**Task directions**
Starting at the top of the records, output every line through the one that contains "armchair: (336, 75) -> (215, 371), turned -90", keeping each exactly as it appears.
*** Opening Given entries ***
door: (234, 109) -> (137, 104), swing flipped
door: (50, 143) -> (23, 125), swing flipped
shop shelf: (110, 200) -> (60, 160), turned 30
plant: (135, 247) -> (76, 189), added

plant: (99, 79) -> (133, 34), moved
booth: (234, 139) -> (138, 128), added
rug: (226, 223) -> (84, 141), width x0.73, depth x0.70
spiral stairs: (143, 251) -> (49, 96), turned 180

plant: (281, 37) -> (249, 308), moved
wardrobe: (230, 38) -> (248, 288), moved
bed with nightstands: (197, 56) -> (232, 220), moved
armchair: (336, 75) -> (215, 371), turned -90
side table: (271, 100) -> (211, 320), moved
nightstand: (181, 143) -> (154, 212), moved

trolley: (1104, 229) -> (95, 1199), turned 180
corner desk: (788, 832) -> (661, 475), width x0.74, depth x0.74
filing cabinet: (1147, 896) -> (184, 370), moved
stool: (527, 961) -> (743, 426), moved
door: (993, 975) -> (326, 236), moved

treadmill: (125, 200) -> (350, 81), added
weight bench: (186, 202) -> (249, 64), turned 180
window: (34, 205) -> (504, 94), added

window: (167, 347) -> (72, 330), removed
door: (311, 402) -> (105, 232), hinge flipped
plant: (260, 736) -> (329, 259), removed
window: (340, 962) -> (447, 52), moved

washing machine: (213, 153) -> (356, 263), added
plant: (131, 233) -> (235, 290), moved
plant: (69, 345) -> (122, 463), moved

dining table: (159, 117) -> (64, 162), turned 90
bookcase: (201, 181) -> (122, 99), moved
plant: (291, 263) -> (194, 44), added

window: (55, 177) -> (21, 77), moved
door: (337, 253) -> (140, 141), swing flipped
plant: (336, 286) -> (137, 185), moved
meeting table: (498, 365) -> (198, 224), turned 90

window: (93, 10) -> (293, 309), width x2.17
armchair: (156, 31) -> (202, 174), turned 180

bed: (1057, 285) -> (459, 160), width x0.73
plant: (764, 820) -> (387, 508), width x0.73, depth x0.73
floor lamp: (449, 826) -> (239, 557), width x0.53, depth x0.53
*** Closing Given entries ***
**Reply to the exercise**
door: (234, 109) -> (137, 104), swing flipped
door: (50, 143) -> (23, 125), swing flipped
shop shelf: (110, 200) -> (60, 160), turned 30
plant: (135, 247) -> (76, 189), added

plant: (99, 79) -> (133, 34), moved
booth: (234, 139) -> (138, 128), added
rug: (226, 223) -> (84, 141), width x0.73, depth x0.70
spiral stairs: (143, 251) -> (49, 96), turned 180

plant: (281, 37) -> (249, 308), moved
wardrobe: (230, 38) -> (248, 288), moved
bed with nightstands: (197, 56) -> (232, 220), moved
armchair: (336, 75) -> (215, 371), turned -90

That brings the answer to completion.